* EXERCISE BRIEF: Please pick out every line in the records below that contains the string "anchor", matching case exactly, and copy each one.

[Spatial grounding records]
______

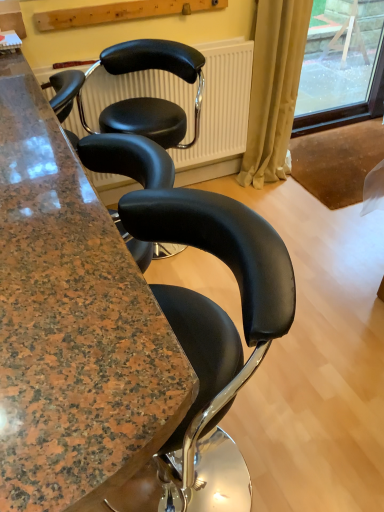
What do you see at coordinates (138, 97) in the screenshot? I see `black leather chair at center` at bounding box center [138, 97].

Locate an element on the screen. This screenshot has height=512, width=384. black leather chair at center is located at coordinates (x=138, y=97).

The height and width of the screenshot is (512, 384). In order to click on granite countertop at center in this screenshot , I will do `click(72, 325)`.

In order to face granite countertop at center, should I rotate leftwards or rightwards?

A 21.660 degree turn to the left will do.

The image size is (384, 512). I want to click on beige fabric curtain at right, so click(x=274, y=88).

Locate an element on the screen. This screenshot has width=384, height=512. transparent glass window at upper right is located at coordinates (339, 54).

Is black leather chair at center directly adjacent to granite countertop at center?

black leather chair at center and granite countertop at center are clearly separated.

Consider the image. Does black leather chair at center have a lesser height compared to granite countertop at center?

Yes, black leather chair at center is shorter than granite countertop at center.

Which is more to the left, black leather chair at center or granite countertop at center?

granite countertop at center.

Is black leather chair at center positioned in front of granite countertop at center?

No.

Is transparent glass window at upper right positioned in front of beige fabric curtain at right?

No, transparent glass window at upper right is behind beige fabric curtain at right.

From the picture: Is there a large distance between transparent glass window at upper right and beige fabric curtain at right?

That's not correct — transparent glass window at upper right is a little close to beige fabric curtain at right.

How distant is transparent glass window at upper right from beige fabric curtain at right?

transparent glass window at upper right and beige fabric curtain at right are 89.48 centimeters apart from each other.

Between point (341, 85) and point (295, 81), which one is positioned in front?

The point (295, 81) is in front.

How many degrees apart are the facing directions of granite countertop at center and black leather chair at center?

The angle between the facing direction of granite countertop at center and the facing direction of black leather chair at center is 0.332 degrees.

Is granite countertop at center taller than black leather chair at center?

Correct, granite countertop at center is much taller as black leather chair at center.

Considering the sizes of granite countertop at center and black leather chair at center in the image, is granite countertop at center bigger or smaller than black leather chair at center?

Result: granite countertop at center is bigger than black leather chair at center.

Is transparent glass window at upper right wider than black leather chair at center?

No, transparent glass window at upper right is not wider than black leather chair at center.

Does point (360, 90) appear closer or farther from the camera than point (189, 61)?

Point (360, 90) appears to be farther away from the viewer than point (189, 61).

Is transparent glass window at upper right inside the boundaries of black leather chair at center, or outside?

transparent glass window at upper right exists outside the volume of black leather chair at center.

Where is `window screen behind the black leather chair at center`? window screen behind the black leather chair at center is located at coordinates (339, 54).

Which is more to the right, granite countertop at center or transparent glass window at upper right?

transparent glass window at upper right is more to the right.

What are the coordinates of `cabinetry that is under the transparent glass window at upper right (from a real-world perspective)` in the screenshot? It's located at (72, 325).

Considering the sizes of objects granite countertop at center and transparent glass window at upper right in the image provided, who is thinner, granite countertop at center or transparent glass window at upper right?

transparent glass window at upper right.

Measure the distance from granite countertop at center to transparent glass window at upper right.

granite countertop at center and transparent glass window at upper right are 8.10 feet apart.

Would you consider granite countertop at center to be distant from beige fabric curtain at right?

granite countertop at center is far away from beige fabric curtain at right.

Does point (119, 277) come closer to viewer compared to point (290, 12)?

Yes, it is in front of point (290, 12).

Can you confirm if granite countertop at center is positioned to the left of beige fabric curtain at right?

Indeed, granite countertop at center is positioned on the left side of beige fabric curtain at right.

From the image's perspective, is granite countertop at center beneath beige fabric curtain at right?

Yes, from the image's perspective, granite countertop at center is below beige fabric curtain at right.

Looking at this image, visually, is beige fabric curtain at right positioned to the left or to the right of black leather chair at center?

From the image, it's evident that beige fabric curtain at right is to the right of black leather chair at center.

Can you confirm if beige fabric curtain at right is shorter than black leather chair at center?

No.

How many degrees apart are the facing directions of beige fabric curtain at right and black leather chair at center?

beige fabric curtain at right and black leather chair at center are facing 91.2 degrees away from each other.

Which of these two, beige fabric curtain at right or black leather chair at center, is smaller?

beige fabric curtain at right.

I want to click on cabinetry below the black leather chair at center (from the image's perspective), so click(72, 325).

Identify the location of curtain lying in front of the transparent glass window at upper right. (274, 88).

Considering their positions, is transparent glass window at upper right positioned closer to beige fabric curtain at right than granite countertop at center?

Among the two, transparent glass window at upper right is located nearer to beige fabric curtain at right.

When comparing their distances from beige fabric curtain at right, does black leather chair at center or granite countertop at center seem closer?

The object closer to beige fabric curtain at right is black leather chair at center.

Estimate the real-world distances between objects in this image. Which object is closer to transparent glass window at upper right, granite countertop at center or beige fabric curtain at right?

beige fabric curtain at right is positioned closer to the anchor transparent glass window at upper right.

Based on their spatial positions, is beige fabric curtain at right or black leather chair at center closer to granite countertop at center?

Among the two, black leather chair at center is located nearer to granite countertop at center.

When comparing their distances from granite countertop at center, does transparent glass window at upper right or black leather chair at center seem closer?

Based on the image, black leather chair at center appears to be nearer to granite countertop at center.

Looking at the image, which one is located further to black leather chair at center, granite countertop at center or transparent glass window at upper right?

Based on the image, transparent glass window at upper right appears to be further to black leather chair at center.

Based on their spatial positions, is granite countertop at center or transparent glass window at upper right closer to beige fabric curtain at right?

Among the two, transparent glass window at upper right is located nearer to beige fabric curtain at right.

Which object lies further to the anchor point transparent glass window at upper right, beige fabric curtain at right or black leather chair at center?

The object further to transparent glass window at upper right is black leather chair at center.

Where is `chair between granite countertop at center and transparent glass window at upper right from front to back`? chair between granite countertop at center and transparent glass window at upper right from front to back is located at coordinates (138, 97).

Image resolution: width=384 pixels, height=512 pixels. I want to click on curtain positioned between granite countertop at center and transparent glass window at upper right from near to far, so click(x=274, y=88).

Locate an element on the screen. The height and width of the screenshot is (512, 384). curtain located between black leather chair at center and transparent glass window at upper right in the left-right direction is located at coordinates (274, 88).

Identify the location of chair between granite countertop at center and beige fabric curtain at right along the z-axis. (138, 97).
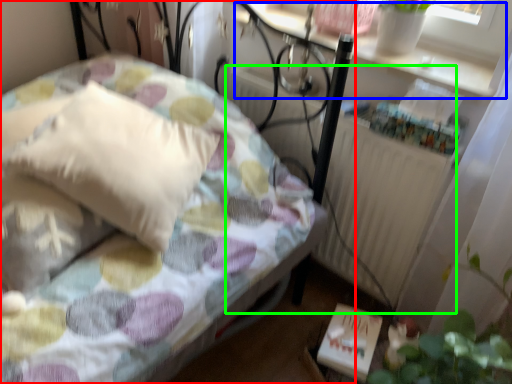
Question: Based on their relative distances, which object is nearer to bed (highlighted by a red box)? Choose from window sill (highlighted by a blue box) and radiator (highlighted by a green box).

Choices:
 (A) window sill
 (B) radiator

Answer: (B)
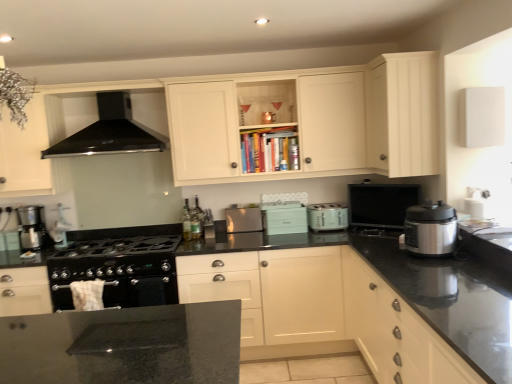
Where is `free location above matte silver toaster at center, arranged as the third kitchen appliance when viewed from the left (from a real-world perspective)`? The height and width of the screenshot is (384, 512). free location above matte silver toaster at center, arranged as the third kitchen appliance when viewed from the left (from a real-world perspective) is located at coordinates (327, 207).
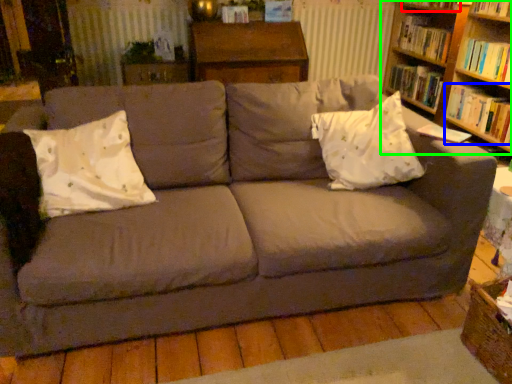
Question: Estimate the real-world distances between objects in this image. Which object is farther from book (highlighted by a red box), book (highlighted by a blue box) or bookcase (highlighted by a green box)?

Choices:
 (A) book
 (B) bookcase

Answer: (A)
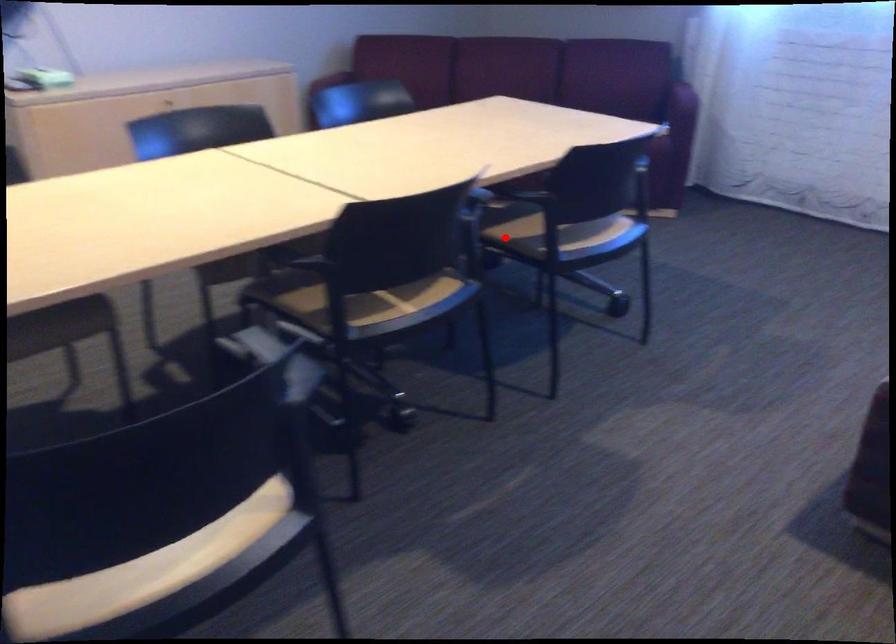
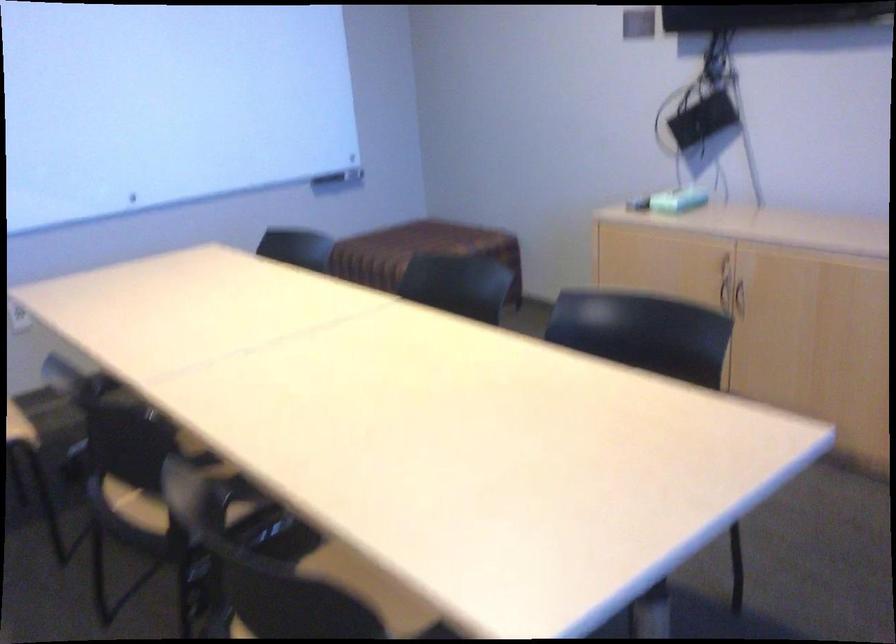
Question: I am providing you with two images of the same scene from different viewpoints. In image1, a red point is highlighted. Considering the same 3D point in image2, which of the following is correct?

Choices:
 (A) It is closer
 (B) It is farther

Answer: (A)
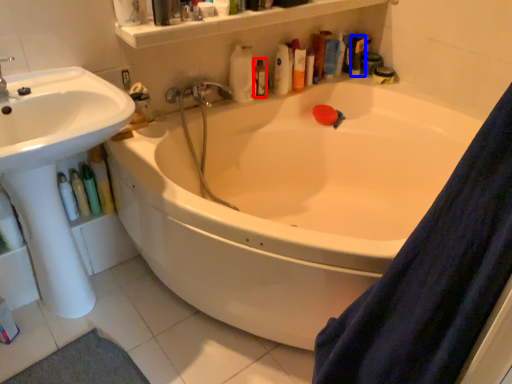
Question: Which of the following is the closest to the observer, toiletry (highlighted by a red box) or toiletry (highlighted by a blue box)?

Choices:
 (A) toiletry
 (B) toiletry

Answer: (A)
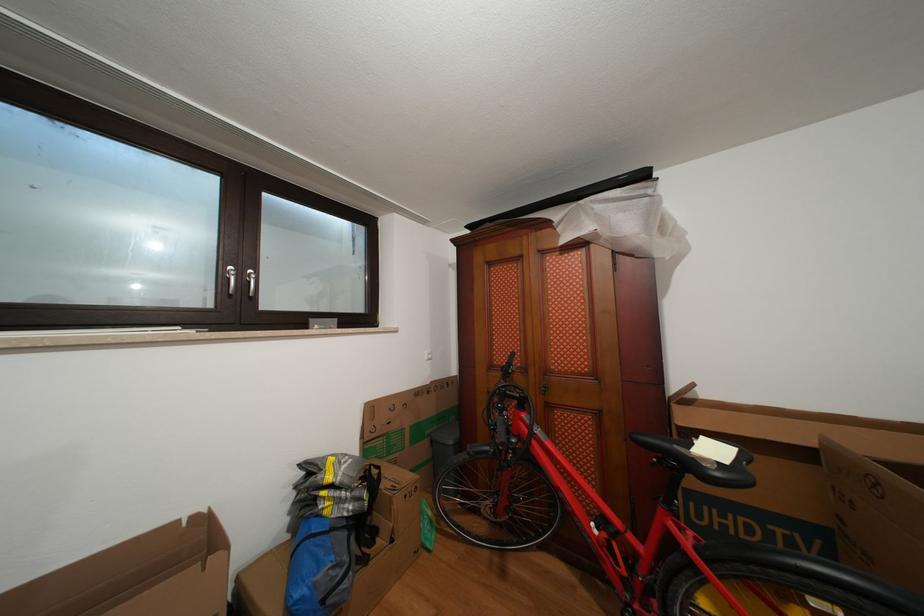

______

* THE COMPLETED TASK:
beige fabric curtain at right is positioned closer to the anchor transparent glass window at upper right.
Which object lies further to the anchor point transparent glass window at upper right, beige fabric curtain at right or black leather chair at center?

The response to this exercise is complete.